YOUR GOAL: Return exactly the lines of the records below, starting at the line that contains "BT1: 7.4V (plus" and ending at the line that contains "VR2: 1M (+3V3, GND, wiper", with both of those lines kept.

DATA TO EXAMINE:

----------

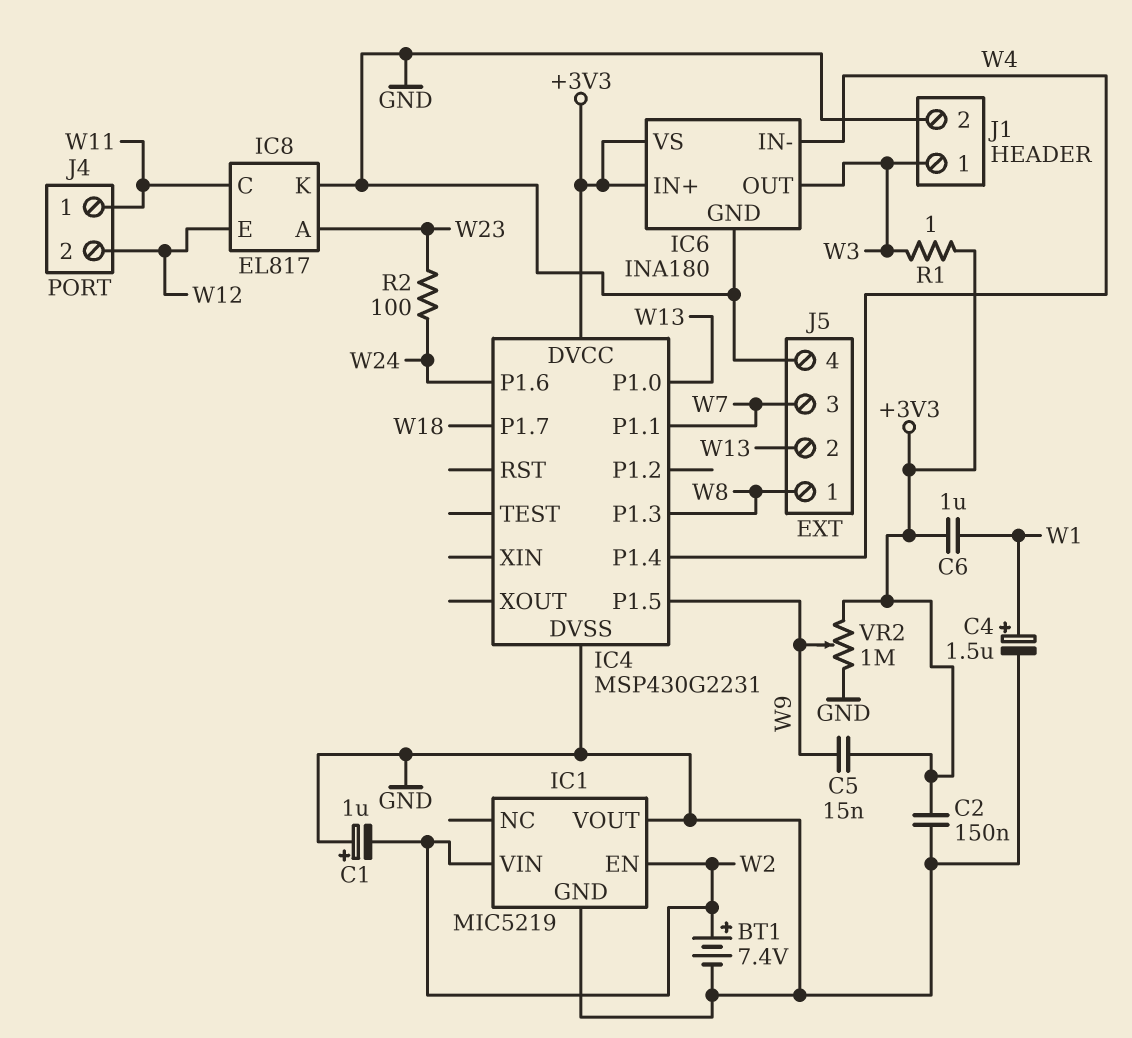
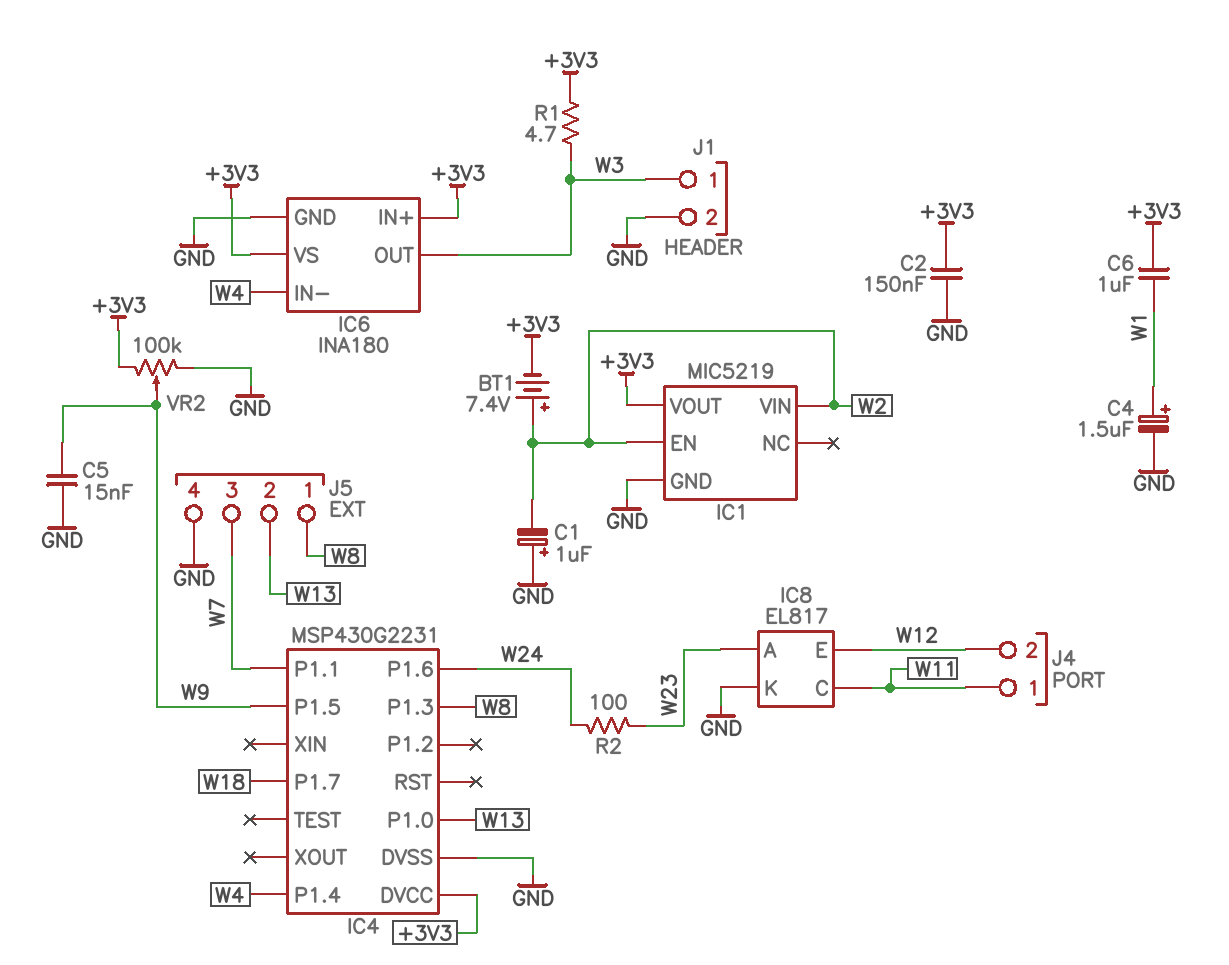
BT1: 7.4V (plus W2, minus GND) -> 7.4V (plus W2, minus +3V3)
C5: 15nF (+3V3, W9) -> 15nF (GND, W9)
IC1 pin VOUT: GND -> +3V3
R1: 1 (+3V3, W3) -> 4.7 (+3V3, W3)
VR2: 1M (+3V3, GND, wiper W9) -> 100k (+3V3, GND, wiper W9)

----------

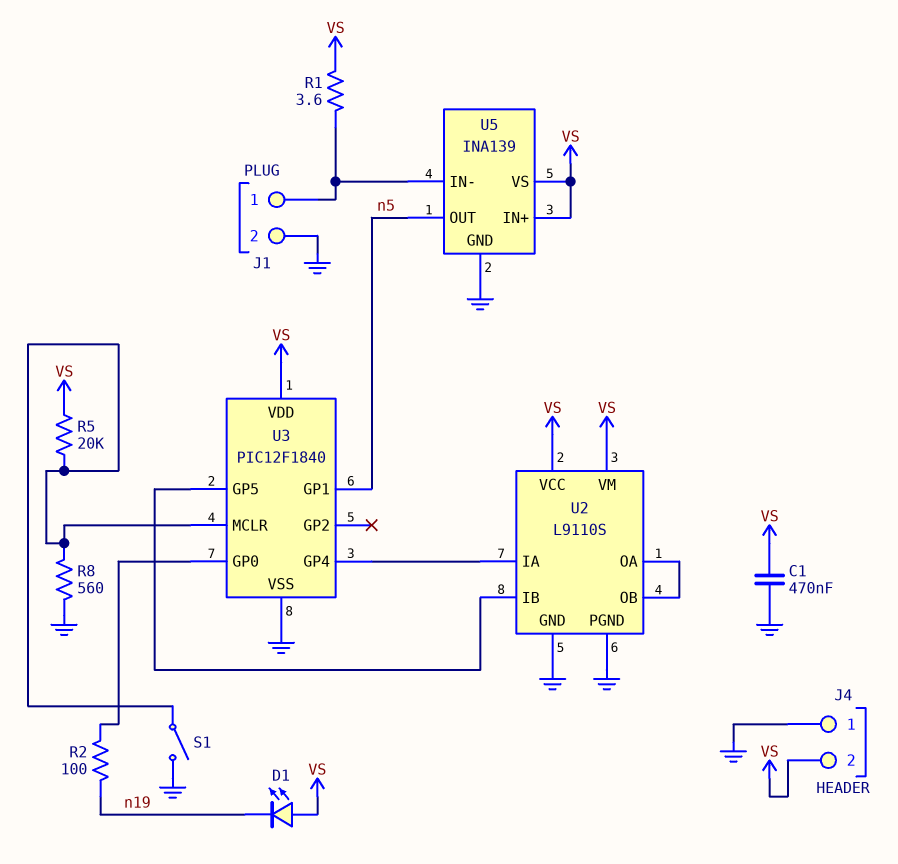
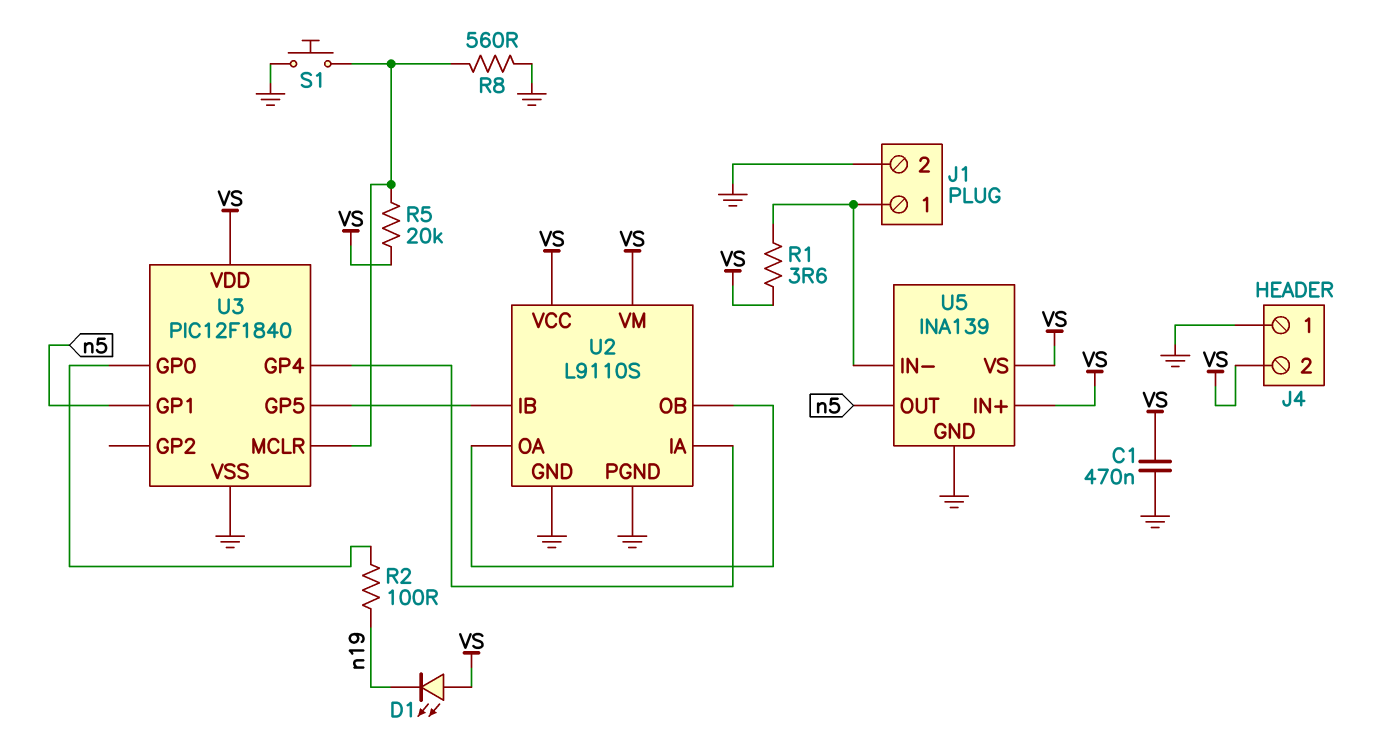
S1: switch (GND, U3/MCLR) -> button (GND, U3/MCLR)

----------

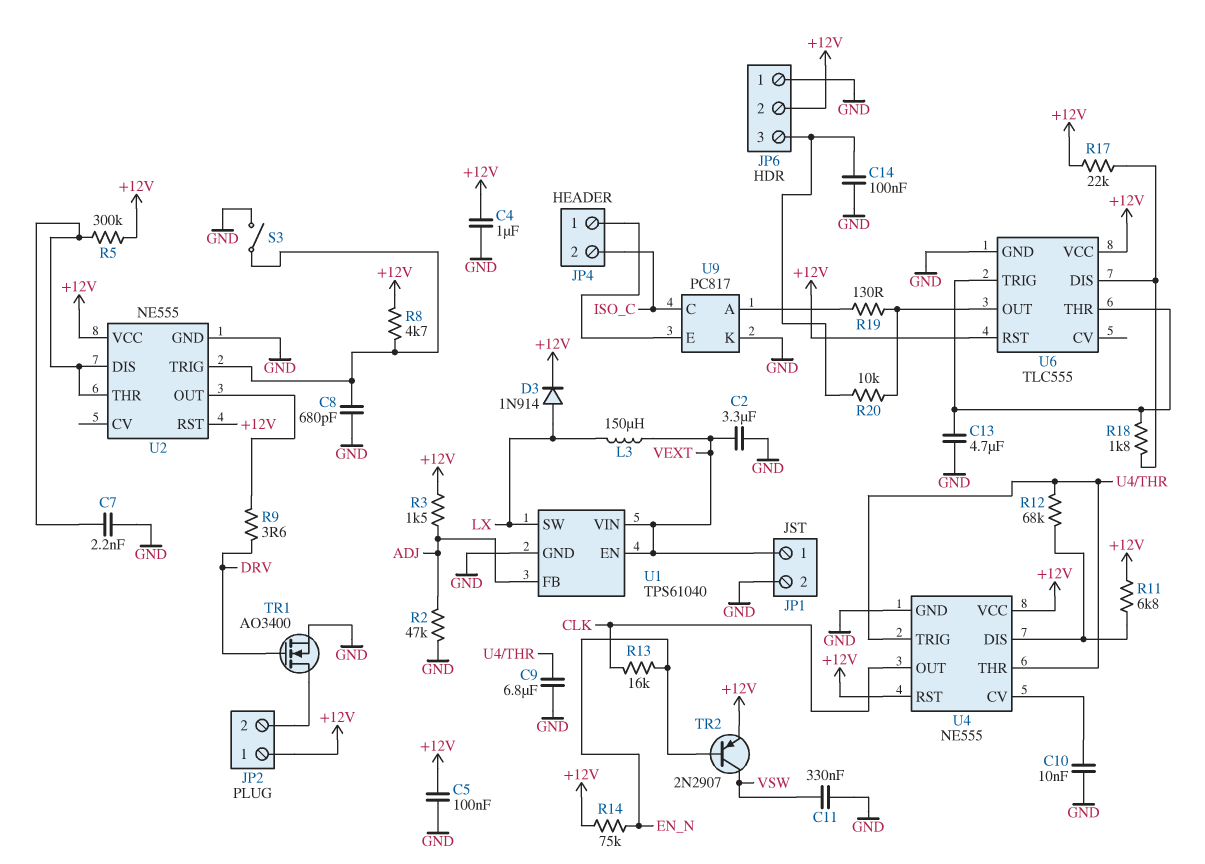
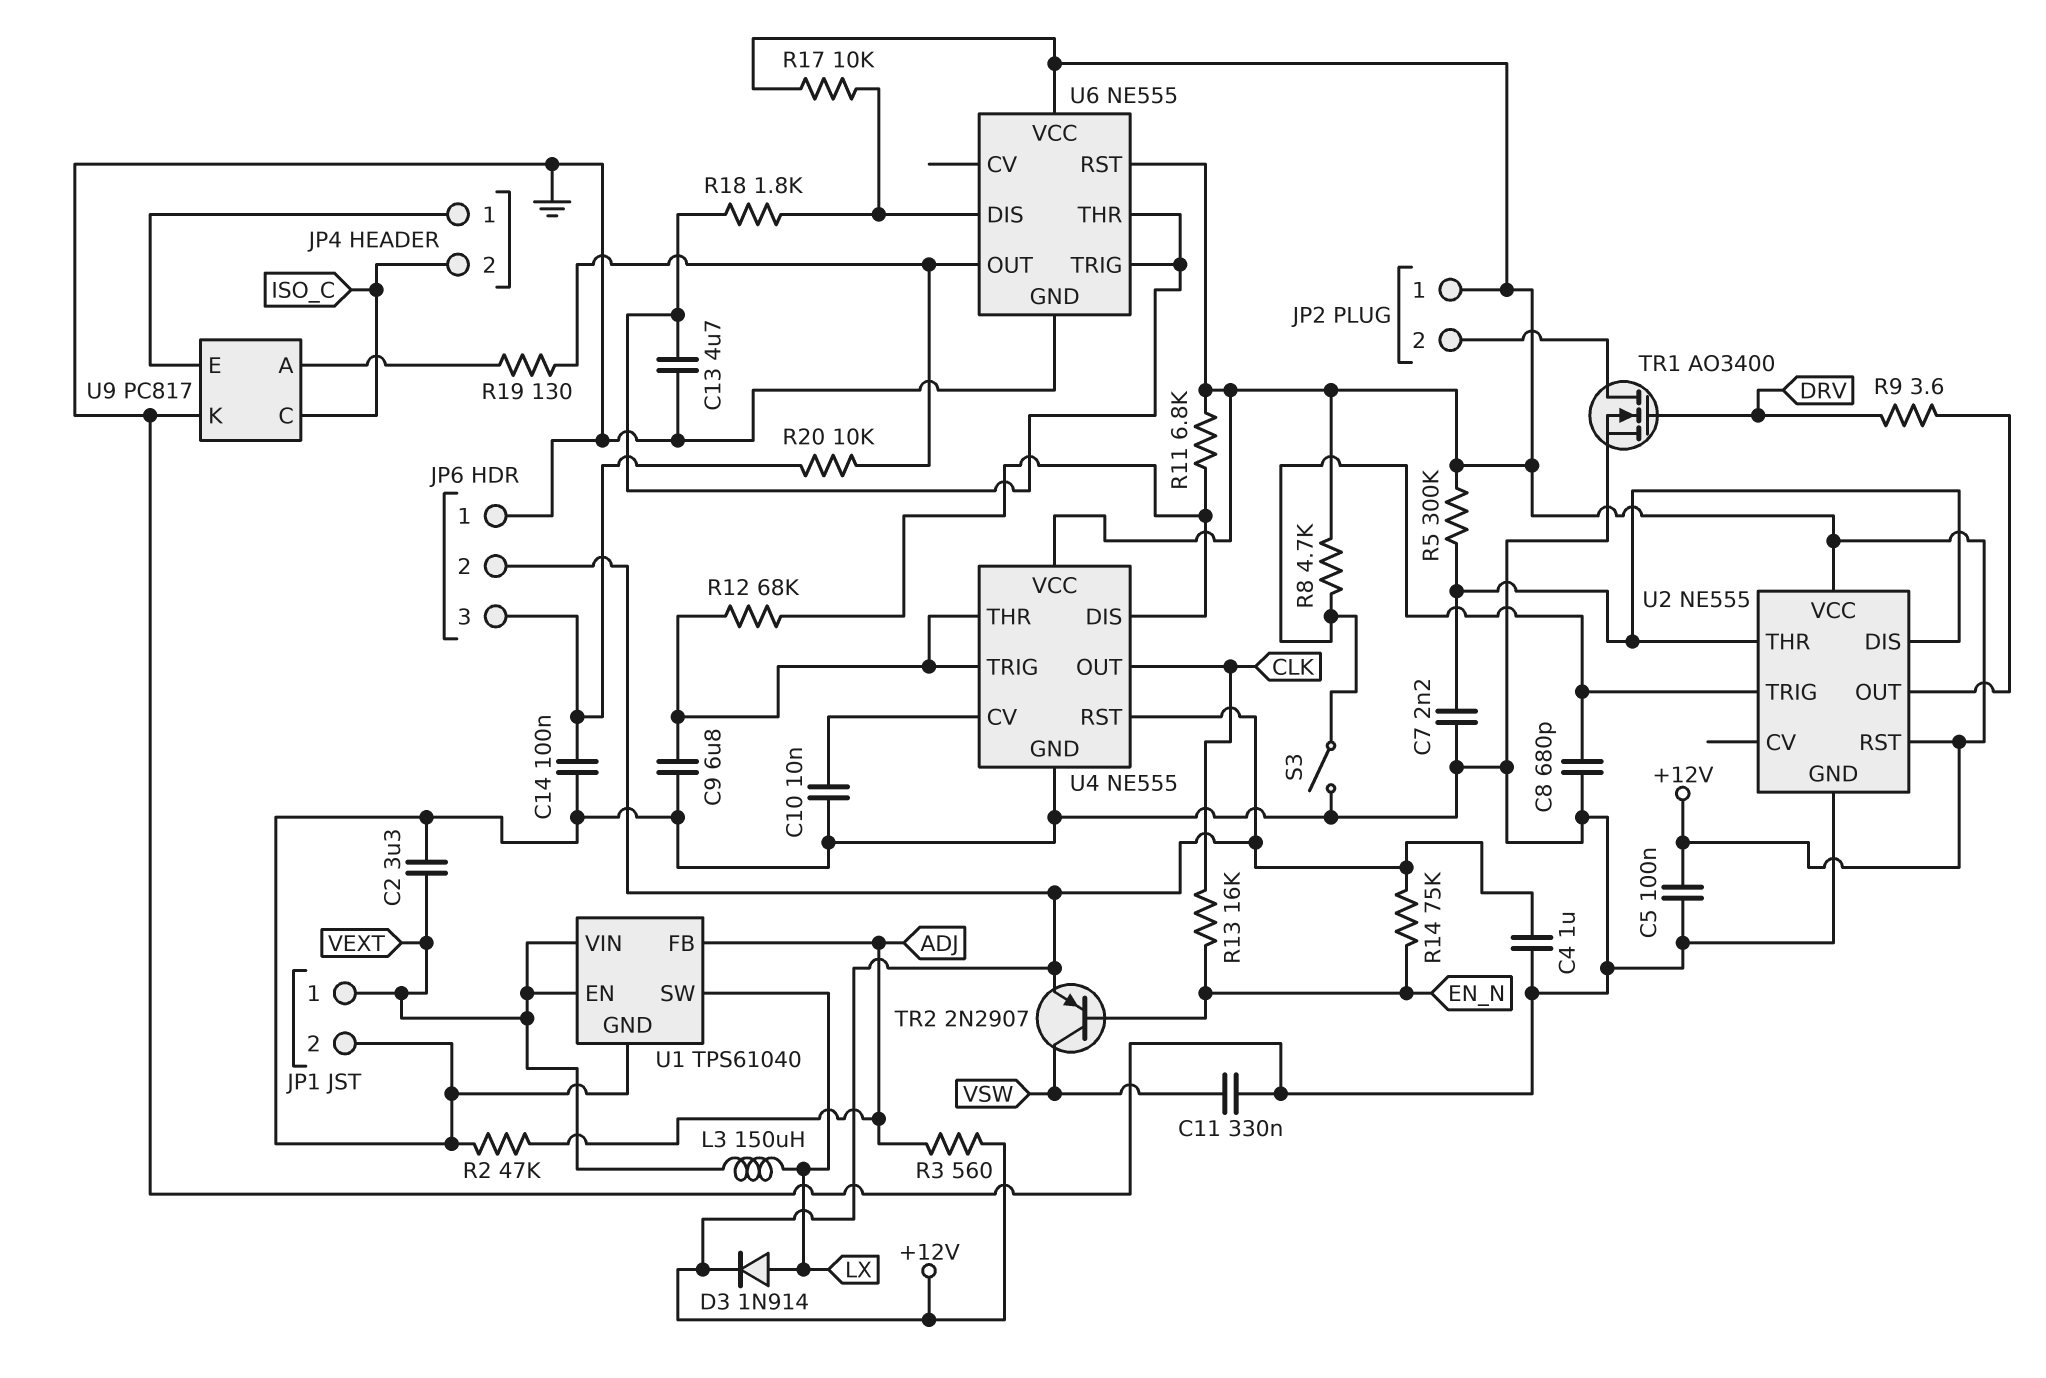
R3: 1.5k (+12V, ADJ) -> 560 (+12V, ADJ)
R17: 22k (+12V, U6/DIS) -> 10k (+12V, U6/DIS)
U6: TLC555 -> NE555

----------

RESULT FOR THIS TASK:
BT1: 7.4V (plus W2, minus GND) -> 7.4V (plus W2, minus +3V3)
C5: 15nF (+3V3, W9) -> 15nF (GND, W9)
IC1 pin VOUT: GND -> +3V3
R1: 1 (+3V3, W3) -> 4.7 (+3V3, W3)
VR2: 1M (+3V3, GND, wiper W9) -> 100k (+3V3, GND, wiper W9)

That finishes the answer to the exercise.